WHAT THE TASK REQUIRES - Please output only the lines that begin at the line with "gray cross: (209, 394) -> (273, 490), moved" and run through the end of the entries below, exactly as written. Drop all pictures.

DATA TO PROCESS -
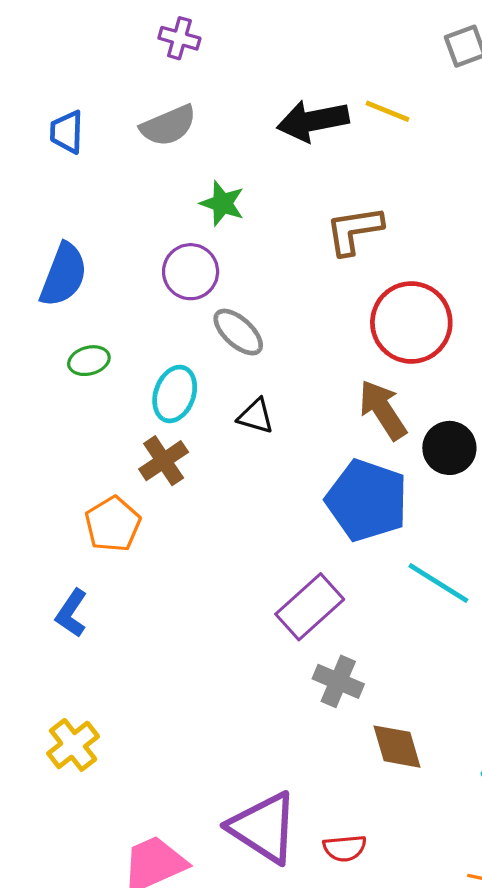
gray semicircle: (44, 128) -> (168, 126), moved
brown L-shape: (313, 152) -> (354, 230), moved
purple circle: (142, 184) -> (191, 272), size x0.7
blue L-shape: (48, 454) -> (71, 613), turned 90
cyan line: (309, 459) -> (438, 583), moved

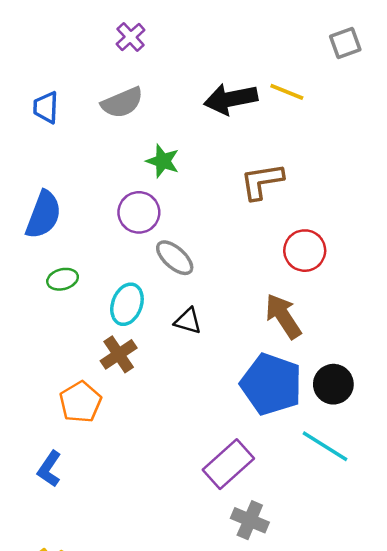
purple cross: (179, 38) -> (131, 37), turned 32
red circle: (411, 322) -> (305, 251), size x0.7
black circle: (449, 448) -> (333, 384), moved

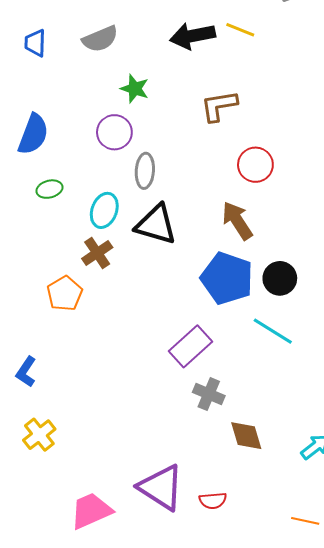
gray ellipse: (175, 258) -> (145, 171), turned 52
black triangle: (188, 321) -> (156, 225), size x1.8
blue L-shape: (49, 469) -> (26, 372), moved

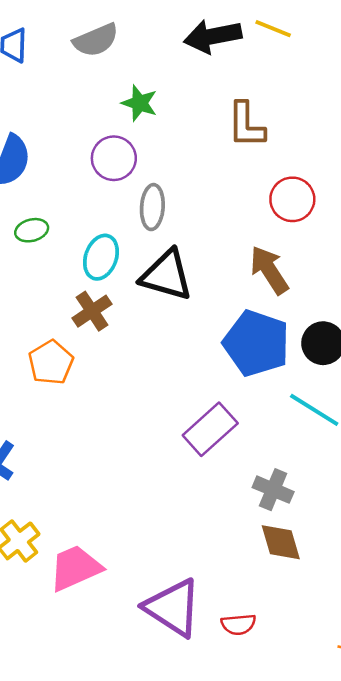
brown L-shape: (219, 106) -> (246, 125), turned -81
gray cross: (209, 394) -> (273, 490), moved
pink trapezoid: (91, 511) -> (75, 568), moved

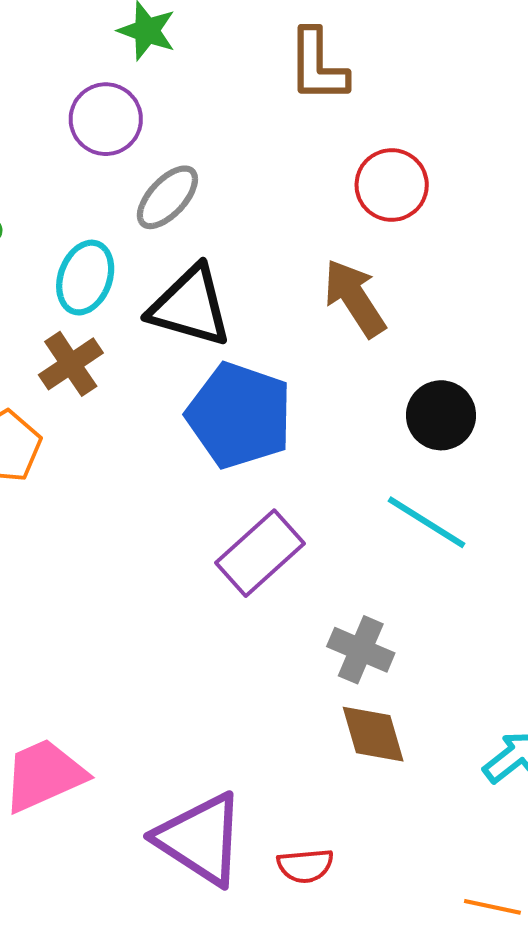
gray ellipse: (152, 207) -> (167, 197), turned 39
blue pentagon: (256, 343) -> (239, 415), moved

REPLY -
gray cross: (209, 394) -> (273, 490), moved
pink trapezoid: (91, 511) -> (75, 568), moved

gray ellipse: (152, 207) -> (167, 197), turned 39
blue pentagon: (256, 343) -> (239, 415), moved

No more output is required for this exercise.